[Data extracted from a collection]

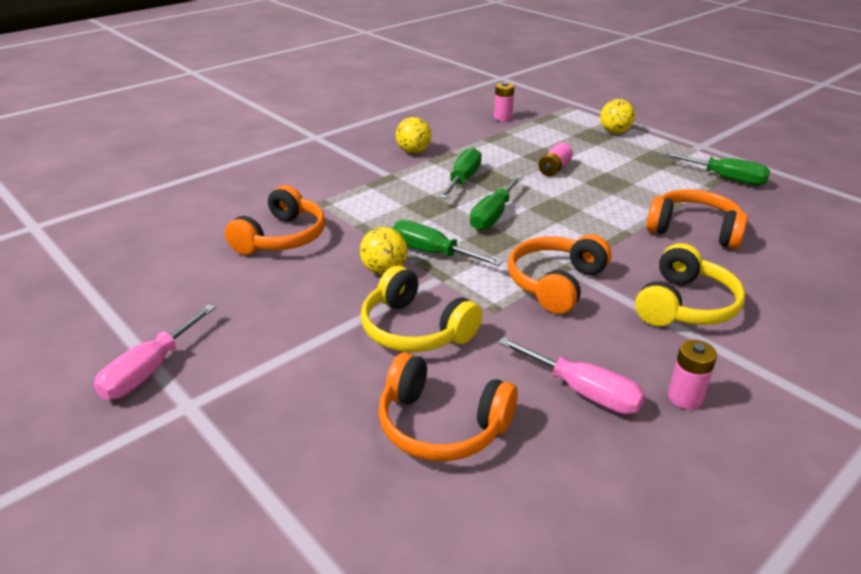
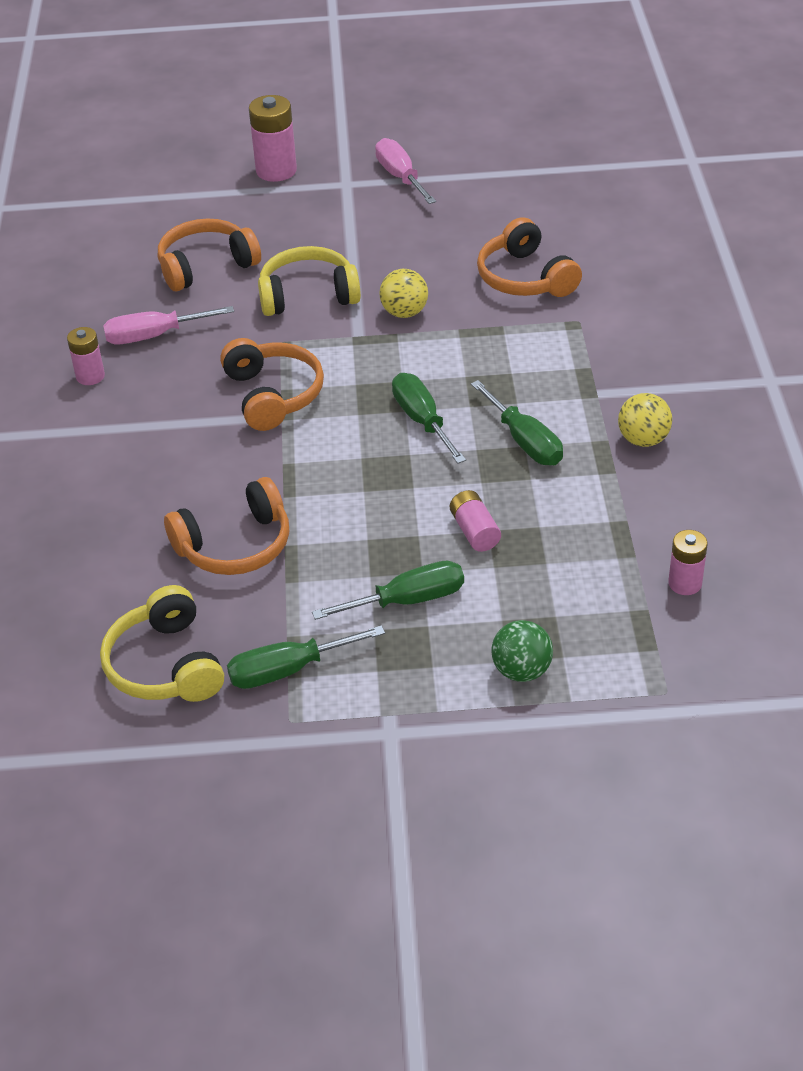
camera: 130 degrees right, 10 degrees up
green screwdriver [392,220,503,266] -> green screwdriver moved to [312,561,464,620]
yellow ball [600,99,635,134] -> green ball [491,620,553,682]
yellow headphones [635,243,745,326] -> yellow headphones moved to [100,585,224,702]
none -> pink battery [249,95,297,182]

_Assigned task_
Please copy exactly, and only, the lines from the line containing "yellow ball [600,99,635,134]" through the last line of the records, with both ends included.

_Response_
yellow ball [600,99,635,134] -> green ball [491,620,553,682]
yellow headphones [635,243,745,326] -> yellow headphones moved to [100,585,224,702]
none -> pink battery [249,95,297,182]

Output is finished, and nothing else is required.